━━━ SUPPLIED DATA ━━━

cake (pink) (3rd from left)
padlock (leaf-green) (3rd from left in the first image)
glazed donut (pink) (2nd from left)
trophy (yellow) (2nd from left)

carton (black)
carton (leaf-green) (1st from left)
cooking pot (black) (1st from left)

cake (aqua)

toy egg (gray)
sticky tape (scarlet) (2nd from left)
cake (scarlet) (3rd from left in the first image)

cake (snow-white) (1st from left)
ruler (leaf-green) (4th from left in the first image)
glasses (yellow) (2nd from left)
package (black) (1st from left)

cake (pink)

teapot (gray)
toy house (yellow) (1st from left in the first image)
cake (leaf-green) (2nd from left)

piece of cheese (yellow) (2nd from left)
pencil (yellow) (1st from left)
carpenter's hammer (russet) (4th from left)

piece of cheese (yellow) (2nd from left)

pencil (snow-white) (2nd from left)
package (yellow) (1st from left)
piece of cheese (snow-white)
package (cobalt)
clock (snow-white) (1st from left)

━━━

### HOW TO COMPLETE THIS TASK
Print the entries exactly. Include every one.

### EXERCISE RESULT
cake (pink) (3rd from left)
padlock (leaf-green) (3rd from left in the first image)
glazed donut (pink) (2nd from left)
trophy (yellow) (2nd from left)

carton (black)
carton (leaf-green) (1st from left)
cooking pot (black) (1st from left)

cake (aqua)

toy egg (gray)
sticky tape (scarlet) (2nd from left)
cake (scarlet) (3rd from left in the first image)

cake (snow-white) (1st from left)
ruler (leaf-green) (4th from left in the first image)
glasses (yellow) (2nd from left)
package (black) (1st from left)

cake (pink)

teapot (gray)
toy house (yellow) (1st from left in the first image)
cake (leaf-green) (2nd from left)

piece of cheese (yellow) (2nd from left)
pencil (yellow) (1st from left)
carpenter's hammer (russet) (4th from left)

piece of cheese (yellow) (2nd from left)

pencil (snow-white) (2nd from left)
package (yellow) (1st from left)
piece of cheese (snow-white)
package (cobalt)
clock (snow-white) (1st from left)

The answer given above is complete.